ABOUT THIS TASK: Somewhere below are a line with "TFT3 pin SDI: GP5 -> GP14" and a later line with "TFT3 pin SCK: GP4 -> GP14". Output exactly those lines and all lines between them.

MATERIAL SHOWN:
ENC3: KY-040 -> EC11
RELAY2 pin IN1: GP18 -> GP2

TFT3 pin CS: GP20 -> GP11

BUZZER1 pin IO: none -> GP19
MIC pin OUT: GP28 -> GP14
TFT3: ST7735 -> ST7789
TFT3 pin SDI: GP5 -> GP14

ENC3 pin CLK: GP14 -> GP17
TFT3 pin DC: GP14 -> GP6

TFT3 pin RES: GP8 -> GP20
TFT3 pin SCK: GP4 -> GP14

...

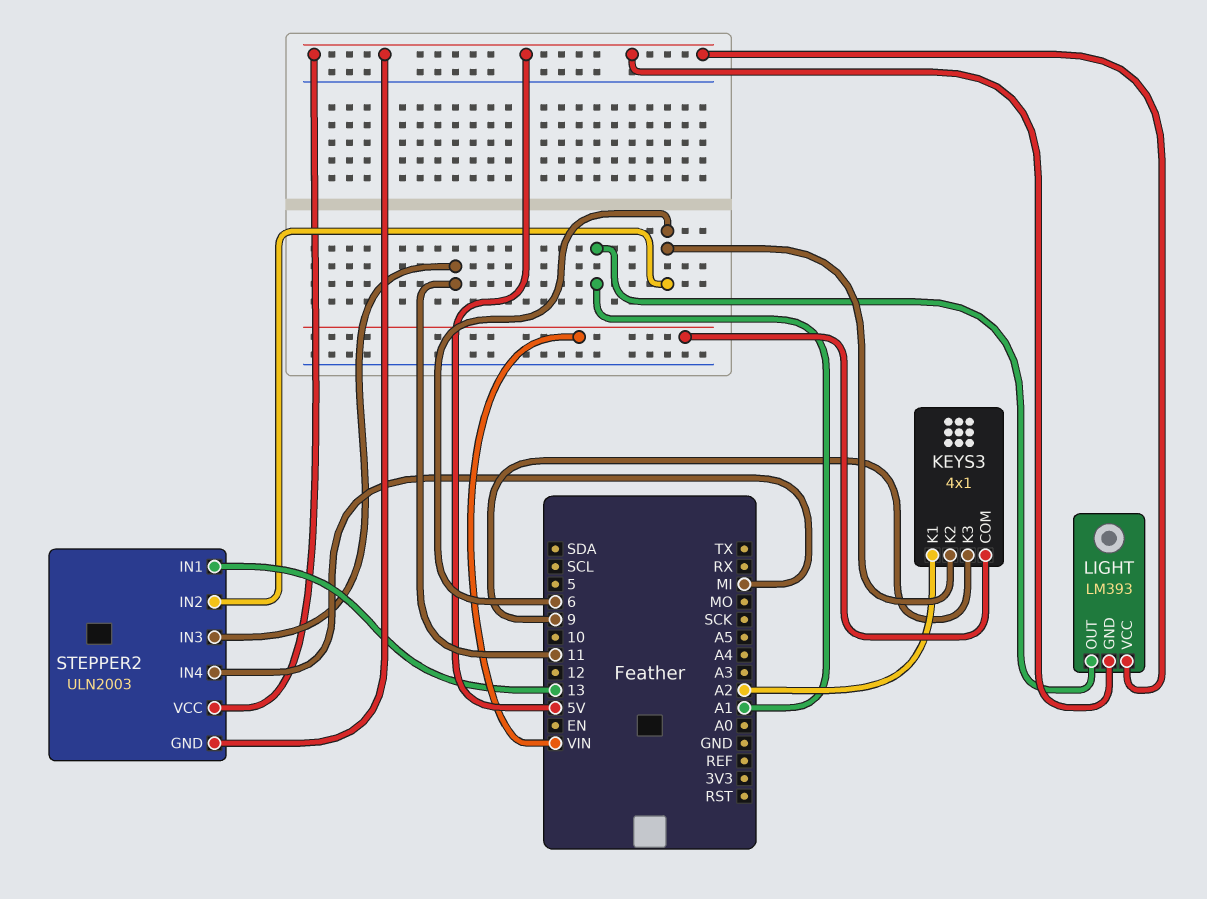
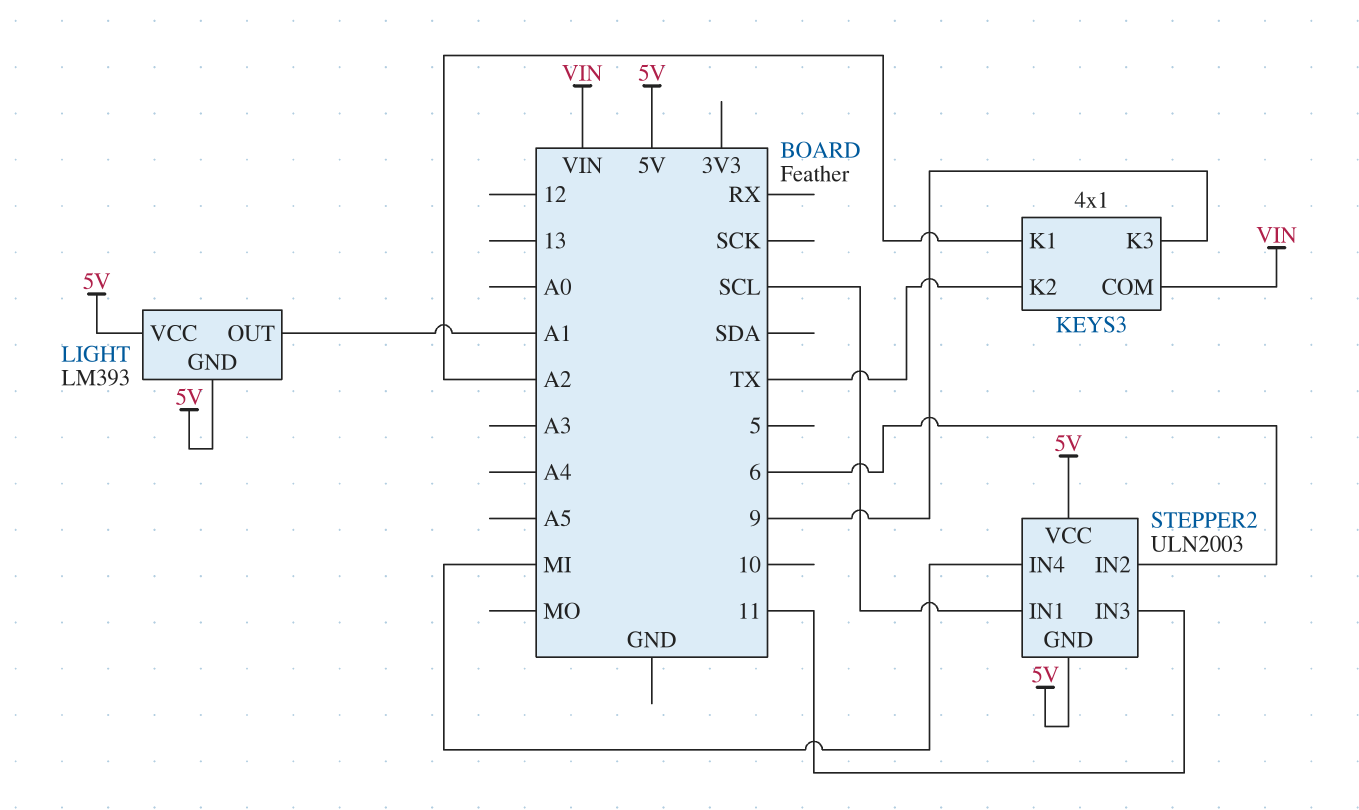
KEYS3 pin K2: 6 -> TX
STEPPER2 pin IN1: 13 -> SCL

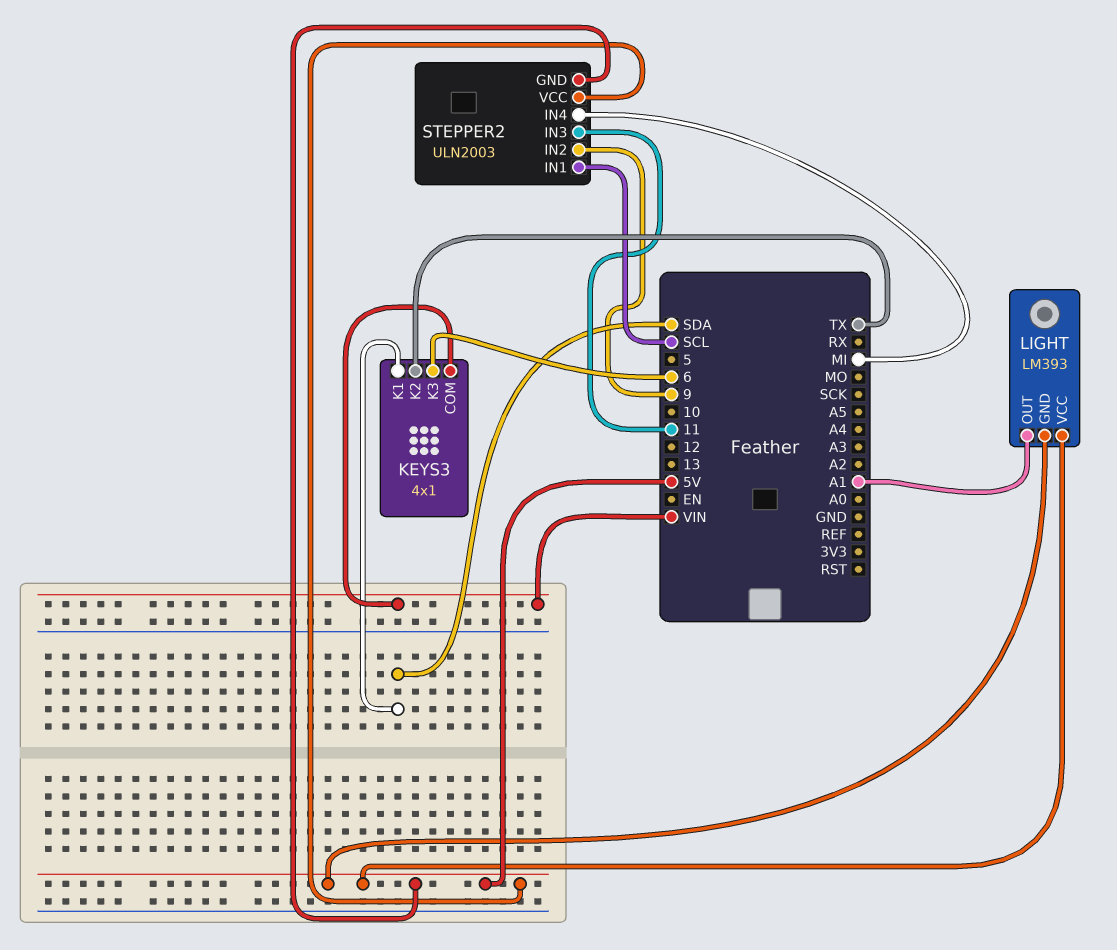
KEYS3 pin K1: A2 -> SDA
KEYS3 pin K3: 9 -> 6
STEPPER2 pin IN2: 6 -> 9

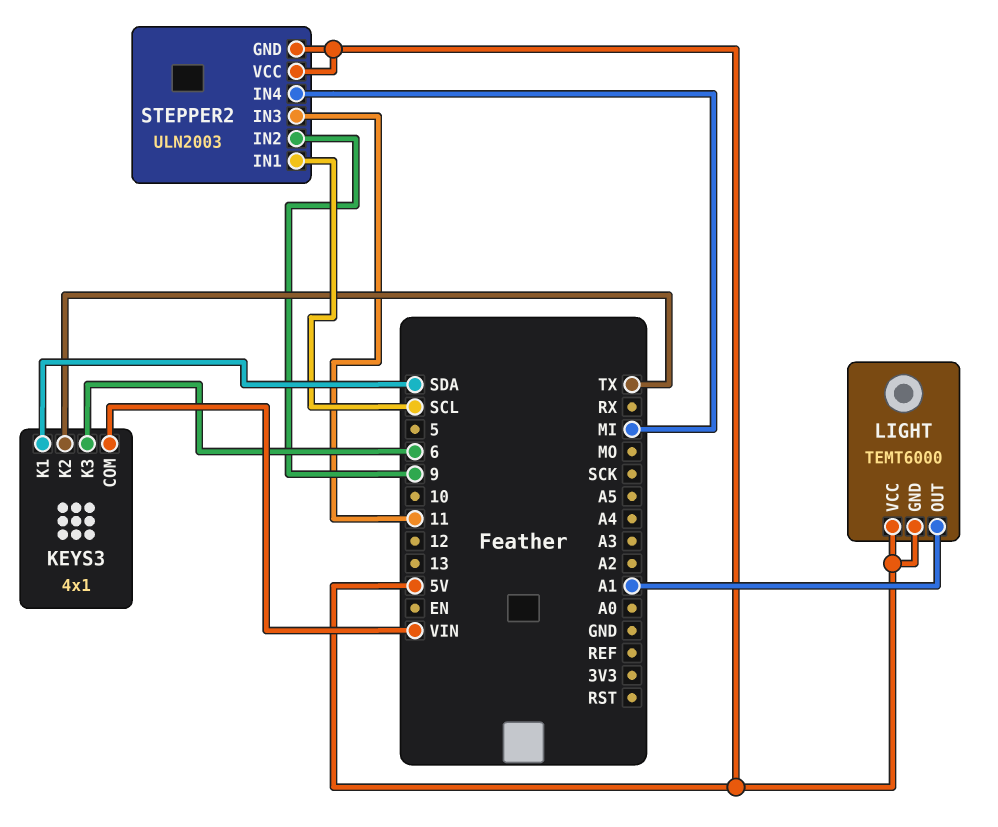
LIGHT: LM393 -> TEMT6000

RESPONSE TO THE EXERCISE:
TFT3 pin SDI: GP5 -> GP14

ENC3 pin CLK: GP14 -> GP17
TFT3 pin DC: GP14 -> GP6

TFT3 pin RES: GP8 -> GP20
TFT3 pin SCK: GP4 -> GP14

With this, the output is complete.